### Assignment
Take the line containing "yellow square: rotated" through the last line of the data and retype those lines exactly. Pictures do not belong in the copy.

### Recorded data
——
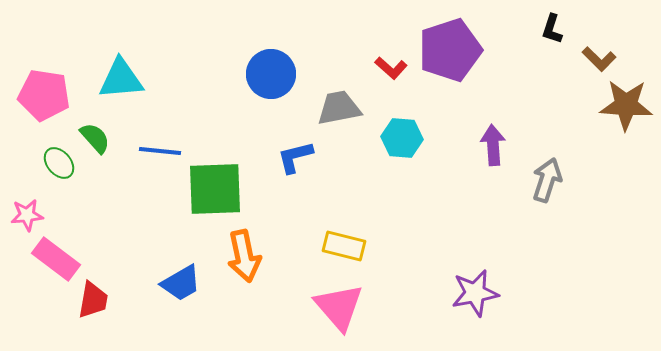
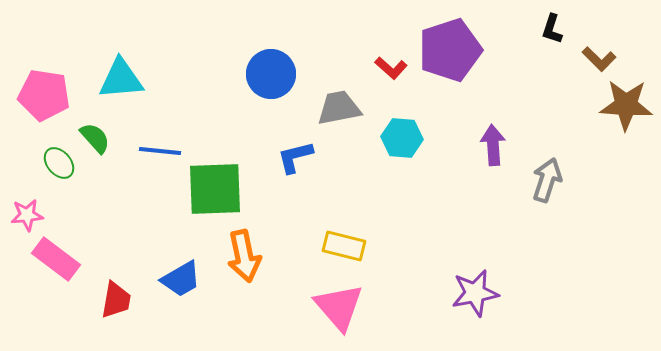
blue trapezoid: moved 4 px up
red trapezoid: moved 23 px right
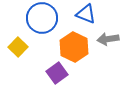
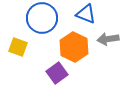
yellow square: rotated 24 degrees counterclockwise
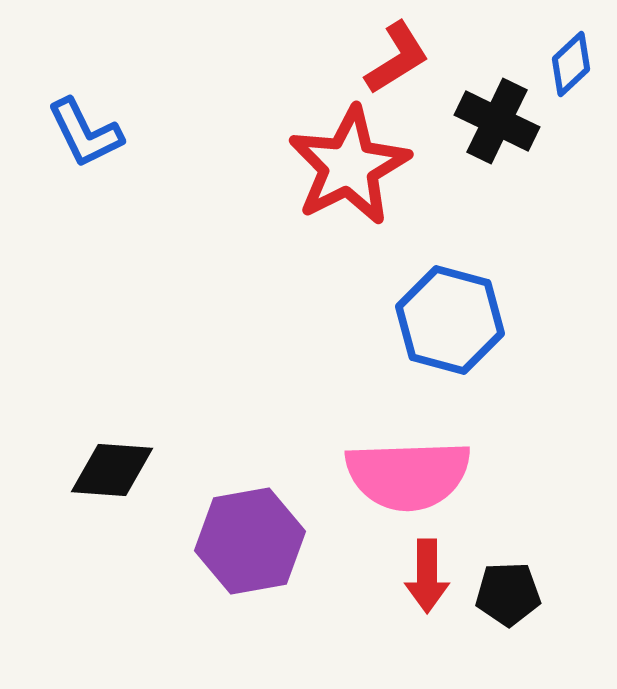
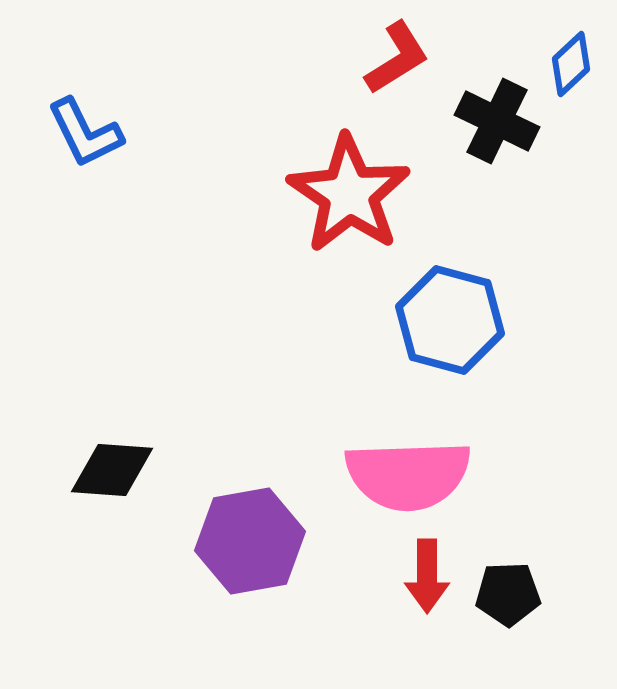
red star: moved 28 px down; rotated 11 degrees counterclockwise
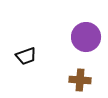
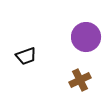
brown cross: rotated 30 degrees counterclockwise
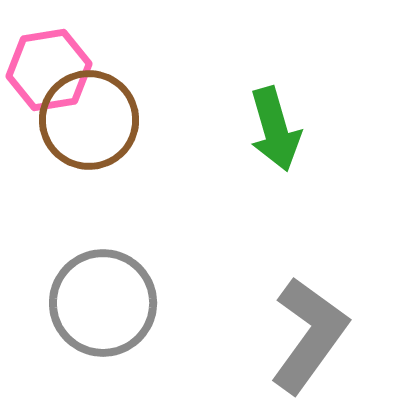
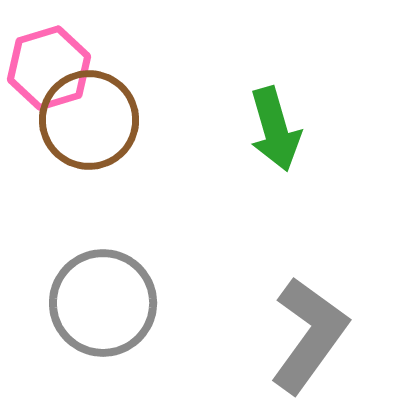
pink hexagon: moved 2 px up; rotated 8 degrees counterclockwise
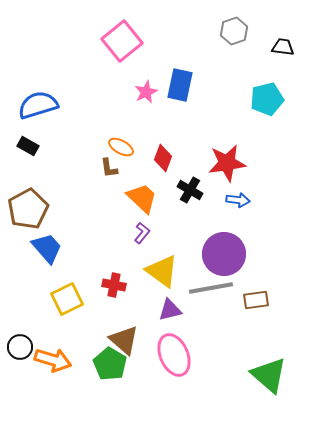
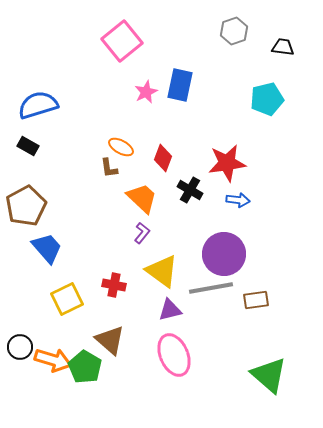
brown pentagon: moved 2 px left, 3 px up
brown triangle: moved 14 px left
green pentagon: moved 25 px left, 3 px down
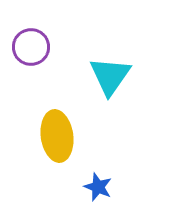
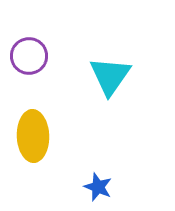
——
### Solution to this problem
yellow square: rotated 24 degrees counterclockwise
red star: moved 28 px down; rotated 11 degrees counterclockwise
brown cross: rotated 30 degrees counterclockwise
pink hexagon: moved 2 px up; rotated 8 degrees counterclockwise
brown pentagon: moved 2 px left, 3 px up
brown triangle: moved 14 px left
green pentagon: moved 25 px left, 3 px down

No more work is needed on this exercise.